Reproduce all of the data, making sure that no line differs from the original.
*** Begin section ***
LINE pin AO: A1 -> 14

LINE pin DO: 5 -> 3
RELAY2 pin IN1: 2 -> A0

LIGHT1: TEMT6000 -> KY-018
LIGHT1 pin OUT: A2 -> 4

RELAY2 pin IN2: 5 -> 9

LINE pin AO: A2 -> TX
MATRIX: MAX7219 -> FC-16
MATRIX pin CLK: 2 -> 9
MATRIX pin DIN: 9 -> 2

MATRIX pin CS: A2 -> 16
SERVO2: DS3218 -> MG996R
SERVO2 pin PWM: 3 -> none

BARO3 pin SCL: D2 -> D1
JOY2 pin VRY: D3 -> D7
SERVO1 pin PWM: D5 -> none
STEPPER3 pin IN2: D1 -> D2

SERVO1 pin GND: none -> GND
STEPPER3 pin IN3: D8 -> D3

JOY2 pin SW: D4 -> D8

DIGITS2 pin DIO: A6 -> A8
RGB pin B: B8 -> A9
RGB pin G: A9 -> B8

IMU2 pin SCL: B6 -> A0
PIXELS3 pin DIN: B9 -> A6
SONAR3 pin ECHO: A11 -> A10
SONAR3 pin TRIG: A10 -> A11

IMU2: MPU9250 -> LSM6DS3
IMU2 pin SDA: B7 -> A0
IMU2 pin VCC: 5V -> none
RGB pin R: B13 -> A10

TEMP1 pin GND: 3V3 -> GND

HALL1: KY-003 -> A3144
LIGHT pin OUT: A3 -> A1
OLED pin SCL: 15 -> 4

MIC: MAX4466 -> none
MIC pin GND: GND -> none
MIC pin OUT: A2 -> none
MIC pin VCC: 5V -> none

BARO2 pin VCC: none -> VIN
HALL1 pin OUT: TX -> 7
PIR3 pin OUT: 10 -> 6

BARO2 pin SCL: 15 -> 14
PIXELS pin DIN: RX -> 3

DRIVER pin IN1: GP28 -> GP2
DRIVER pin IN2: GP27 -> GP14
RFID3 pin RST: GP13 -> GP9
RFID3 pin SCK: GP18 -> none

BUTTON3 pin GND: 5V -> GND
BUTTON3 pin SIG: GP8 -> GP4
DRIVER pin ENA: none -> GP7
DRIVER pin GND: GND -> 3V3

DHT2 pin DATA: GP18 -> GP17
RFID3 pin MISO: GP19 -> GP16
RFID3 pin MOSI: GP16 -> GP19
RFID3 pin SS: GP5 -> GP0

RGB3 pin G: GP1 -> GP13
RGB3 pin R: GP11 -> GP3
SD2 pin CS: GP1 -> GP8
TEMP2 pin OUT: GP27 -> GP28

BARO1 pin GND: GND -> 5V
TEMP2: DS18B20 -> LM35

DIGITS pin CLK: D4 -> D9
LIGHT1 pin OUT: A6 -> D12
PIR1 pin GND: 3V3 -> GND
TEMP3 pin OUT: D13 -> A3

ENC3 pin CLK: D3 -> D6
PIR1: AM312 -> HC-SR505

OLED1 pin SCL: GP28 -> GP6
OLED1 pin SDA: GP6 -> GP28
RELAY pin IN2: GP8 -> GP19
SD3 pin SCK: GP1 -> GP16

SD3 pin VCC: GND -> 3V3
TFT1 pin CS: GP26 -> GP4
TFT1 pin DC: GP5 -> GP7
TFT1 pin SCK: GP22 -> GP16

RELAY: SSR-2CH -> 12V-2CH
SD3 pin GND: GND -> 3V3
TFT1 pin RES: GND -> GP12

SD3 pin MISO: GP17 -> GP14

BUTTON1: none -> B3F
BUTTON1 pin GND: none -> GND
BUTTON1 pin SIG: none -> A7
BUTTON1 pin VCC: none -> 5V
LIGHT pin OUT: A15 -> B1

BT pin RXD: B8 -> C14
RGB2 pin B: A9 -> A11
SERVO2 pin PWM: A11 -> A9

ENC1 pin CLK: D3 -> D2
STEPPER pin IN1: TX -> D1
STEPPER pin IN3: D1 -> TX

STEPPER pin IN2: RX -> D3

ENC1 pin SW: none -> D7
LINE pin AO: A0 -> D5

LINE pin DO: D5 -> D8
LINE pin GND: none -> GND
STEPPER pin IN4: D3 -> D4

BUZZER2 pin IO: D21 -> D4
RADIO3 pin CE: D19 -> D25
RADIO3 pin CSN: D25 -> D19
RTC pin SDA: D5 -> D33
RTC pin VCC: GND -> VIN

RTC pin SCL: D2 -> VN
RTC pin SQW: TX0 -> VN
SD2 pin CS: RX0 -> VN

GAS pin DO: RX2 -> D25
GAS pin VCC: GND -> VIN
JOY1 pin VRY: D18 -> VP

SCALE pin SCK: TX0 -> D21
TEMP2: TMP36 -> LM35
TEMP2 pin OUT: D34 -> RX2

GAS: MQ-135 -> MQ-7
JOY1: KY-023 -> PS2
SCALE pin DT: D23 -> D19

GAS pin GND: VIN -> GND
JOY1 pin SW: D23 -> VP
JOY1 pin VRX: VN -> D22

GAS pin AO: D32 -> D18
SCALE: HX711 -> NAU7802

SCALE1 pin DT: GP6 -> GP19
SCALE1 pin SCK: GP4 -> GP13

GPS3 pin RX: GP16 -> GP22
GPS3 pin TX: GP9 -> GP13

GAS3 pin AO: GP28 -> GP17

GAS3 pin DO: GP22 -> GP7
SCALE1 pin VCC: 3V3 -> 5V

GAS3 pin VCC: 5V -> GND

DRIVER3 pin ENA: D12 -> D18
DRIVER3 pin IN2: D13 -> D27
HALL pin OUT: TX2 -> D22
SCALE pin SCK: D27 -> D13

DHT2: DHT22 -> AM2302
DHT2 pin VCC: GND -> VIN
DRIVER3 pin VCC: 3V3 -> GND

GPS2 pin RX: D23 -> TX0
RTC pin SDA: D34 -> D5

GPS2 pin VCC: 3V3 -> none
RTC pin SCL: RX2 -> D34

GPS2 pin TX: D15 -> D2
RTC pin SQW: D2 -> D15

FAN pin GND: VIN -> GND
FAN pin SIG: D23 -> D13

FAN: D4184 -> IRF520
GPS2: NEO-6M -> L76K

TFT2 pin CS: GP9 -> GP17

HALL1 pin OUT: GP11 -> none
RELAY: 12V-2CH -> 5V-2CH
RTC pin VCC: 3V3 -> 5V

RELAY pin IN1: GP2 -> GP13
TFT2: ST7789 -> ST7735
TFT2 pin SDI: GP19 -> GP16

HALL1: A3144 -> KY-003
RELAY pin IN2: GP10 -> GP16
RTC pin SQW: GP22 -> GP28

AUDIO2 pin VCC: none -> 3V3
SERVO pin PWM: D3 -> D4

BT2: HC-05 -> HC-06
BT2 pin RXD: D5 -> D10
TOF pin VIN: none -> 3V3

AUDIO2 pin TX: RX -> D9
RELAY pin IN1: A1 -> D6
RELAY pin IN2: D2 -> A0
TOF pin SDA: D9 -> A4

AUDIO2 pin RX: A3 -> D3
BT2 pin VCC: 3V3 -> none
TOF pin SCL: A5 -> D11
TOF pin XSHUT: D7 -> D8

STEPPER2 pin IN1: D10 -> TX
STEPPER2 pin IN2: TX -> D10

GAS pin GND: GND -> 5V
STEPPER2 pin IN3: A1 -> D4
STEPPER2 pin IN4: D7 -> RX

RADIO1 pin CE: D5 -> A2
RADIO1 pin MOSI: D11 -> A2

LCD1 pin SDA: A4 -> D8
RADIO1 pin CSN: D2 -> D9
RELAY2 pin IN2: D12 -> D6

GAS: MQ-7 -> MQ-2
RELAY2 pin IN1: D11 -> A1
*** End section ***
## REPLY TO THE TASK:
LINE pin AO: A1 -> 14

LINE pin DO: 5 -> 3
RELAY2 pin IN1: 2 -> A0

LIGHT1: TEMT6000 -> KY-018
LIGHT1 pin OUT: A2 -> 4

RELAY2 pin IN2: 5 -> 9

LINE pin AO: A2 -> TX
MATRIX: MAX7219 -> FC-16
MATRIX pin CLK: 2 -> 9
MATRIX pin DIN: 9 -> 2

MATRIX pin CS: A2 -> 16
SERVO2: DS3218 -> MG996R
SERVO2 pin PWM: 3 -> none

BARO3 pin SCL: D2 -> D1
JOY2 pin VRY: D3 -> D7
SERVO1 pin PWM: D5 -> none
STEPPER3 pin IN2: D1 -> D2

SERVO1 pin GND: none -> GND
STEPPER3 pin IN3: D8 -> D3

JOY2 pin SW: D4 -> D8

DIGITS2 pin DIO: A6 -> A8
RGB pin B: B8 -> A9
RGB pin G: A9 -> B8

IMU2 pin SCL: B6 -> A0
PIXELS3 pin DIN: B9 -> A6
SONAR3 pin ECHO: A11 -> A10
SONAR3 pin TRIG: A10 -> A11

IMU2: MPU9250 -> LSM6DS3
IMU2 pin SDA: B7 -> A0
IMU2 pin VCC: 5V -> none
RGB pin R: B13 -> A10

TEMP1 pin GND: 3V3 -> GND

HALL1: KY-003 -> A3144
LIGHT pin OUT: A3 -> A1
OLED pin SCL: 15 -> 4

MIC: MAX4466 -> none
MIC pin GND: GND -> none
MIC pin OUT: A2 -> none
MIC pin VCC: 5V -> none

BARO2 pin VCC: none -> VIN
HALL1 pin OUT: TX -> 7
PIR3 pin OUT: 10 -> 6

BARO2 pin SCL: 15 -> 14
PIXELS pin DIN: RX -> 3

DRIVER pin IN1: GP28 -> GP2
DRIVER pin IN2: GP27 -> GP14
RFID3 pin RST: GP13 -> GP9
RFID3 pin SCK: GP18 -> none

BUTTON3 pin GND: 5V -> GND
BUTTON3 pin SIG: GP8 -> GP4
DRIVER pin ENA: none -> GP7
DRIVER pin GND: GND -> 3V3

DHT2 pin DATA: GP18 -> GP17
RFID3 pin MISO: GP19 -> GP16
RFID3 pin MOSI: GP16 -> GP19
RFID3 pin SS: GP5 -> GP0

RGB3 pin G: GP1 -> GP13
RGB3 pin R: GP11 -> GP3
SD2 pin CS: GP1 -> GP8
TEMP2 pin OUT: GP27 -> GP28

BARO1 pin GND: GND -> 5V
TEMP2: DS18B20 -> LM35

DIGITS pin CLK: D4 -> D9
LIGHT1 pin OUT: A6 -> D12
PIR1 pin GND: 3V3 -> GND
TEMP3 pin OUT: D13 -> A3

ENC3 pin CLK: D3 -> D6
PIR1: AM312 -> HC-SR505

OLED1 pin SCL: GP28 -> GP6
OLED1 pin SDA: GP6 -> GP28
RELAY pin IN2: GP8 -> GP19
SD3 pin SCK: GP1 -> GP16

SD3 pin VCC: GND -> 3V3
TFT1 pin CS: GP26 -> GP4
TFT1 pin DC: GP5 -> GP7
TFT1 pin SCK: GP22 -> GP16

RELAY: SSR-2CH -> 12V-2CH
SD3 pin GND: GND -> 3V3
TFT1 pin RES: GND -> GP12

SD3 pin MISO: GP17 -> GP14

BUTTON1: none -> B3F
BUTTON1 pin GND: none -> GND
BUTTON1 pin SIG: none -> A7
BUTTON1 pin VCC: none -> 5V
LIGHT pin OUT: A15 -> B1

BT pin RXD: B8 -> C14
RGB2 pin B: A9 -> A11
SERVO2 pin PWM: A11 -> A9

ENC1 pin CLK: D3 -> D2
STEPPER pin IN1: TX -> D1
STEPPER pin IN3: D1 -> TX

STEPPER pin IN2: RX -> D3

ENC1 pin SW: none -> D7
LINE pin AO: A0 -> D5

LINE pin DO: D5 -> D8
LINE pin GND: none -> GND
STEPPER pin IN4: D3 -> D4

BUZZER2 pin IO: D21 -> D4
RADIO3 pin CE: D19 -> D25
RADIO3 pin CSN: D25 -> D19
RTC pin SDA: D5 -> D33
RTC pin VCC: GND -> VIN

RTC pin SCL: D2 -> VN
RTC pin SQW: TX0 -> VN
SD2 pin CS: RX0 -> VN

GAS pin DO: RX2 -> D25
GAS pin VCC: GND -> VIN
JOY1 pin VRY: D18 -> VP

SCALE pin SCK: TX0 -> D21
TEMP2: TMP36 -> LM35
TEMP2 pin OUT: D34 -> RX2

GAS: MQ-135 -> MQ-7
JOY1: KY-023 -> PS2
SCALE pin DT: D23 -> D19

GAS pin GND: VIN -> GND
JOY1 pin SW: D23 -> VP
JOY1 pin VRX: VN -> D22

GAS pin AO: D32 -> D18
SCALE: HX711 -> NAU7802

SCALE1 pin DT: GP6 -> GP19
SCALE1 pin SCK: GP4 -> GP13

GPS3 pin RX: GP16 -> GP22
GPS3 pin TX: GP9 -> GP13

GAS3 pin AO: GP28 -> GP17

GAS3 pin DO: GP22 -> GP7
SCALE1 pin VCC: 3V3 -> 5V

GAS3 pin VCC: 5V -> GND

DRIVER3 pin ENA: D12 -> D18
DRIVER3 pin IN2: D13 -> D27
HALL pin OUT: TX2 -> D22
SCALE pin SCK: D27 -> D13

DHT2: DHT22 -> AM2302
DHT2 pin VCC: GND -> VIN
DRIVER3 pin VCC: 3V3 -> GND

GPS2 pin RX: D23 -> TX0
RTC pin SDA: D34 -> D5

GPS2 pin VCC: 3V3 -> none
RTC pin SCL: RX2 -> D34

GPS2 pin TX: D15 -> D2
RTC pin SQW: D2 -> D15

FAN pin GND: VIN -> GND
FAN pin SIG: D23 -> D13

FAN: D4184 -> IRF520
GPS2: NEO-6M -> L76K

TFT2 pin CS: GP9 -> GP17

HALL1 pin OUT: GP11 -> none
RELAY: 12V-2CH -> 5V-2CH
RTC pin VCC: 3V3 -> 5V

RELAY pin IN1: GP2 -> GP13
TFT2: ST7789 -> ST7735
TFT2 pin SDI: GP19 -> GP16

HALL1: A3144 -> KY-003
RELAY pin IN2: GP10 -> GP16
RTC pin SQW: GP22 -> GP28

AUDIO2 pin VCC: none -> 3V3
SERVO pin PWM: D3 -> D4

BT2: HC-05 -> HC-06
BT2 pin RXD: D5 -> D10
TOF pin VIN: none -> 3V3

AUDIO2 pin TX: RX -> D9
RELAY pin IN1: A1 -> D6
RELAY pin IN2: D2 -> A0
TOF pin SDA: D9 -> A4

AUDIO2 pin RX: A3 -> D3
BT2 pin VCC: 3V3 -> none
TOF pin SCL: A5 -> D11
TOF pin XSHUT: D7 -> D8

STEPPER2 pin IN1: D10 -> TX
STEPPER2 pin IN2: TX -> D10

GAS pin GND: GND -> 5V
STEPPER2 pin IN3: A1 -> D4
STEPPER2 pin IN4: D7 -> RX

RADIO1 pin CE: D5 -> A2
RADIO1 pin MOSI: D11 -> A2

LCD1 pin SDA: A4 -> D8
RADIO1 pin CSN: D2 -> D9
RELAY2 pin IN2: D12 -> D6

GAS: MQ-7 -> MQ-2
RELAY2 pin IN1: D11 -> A1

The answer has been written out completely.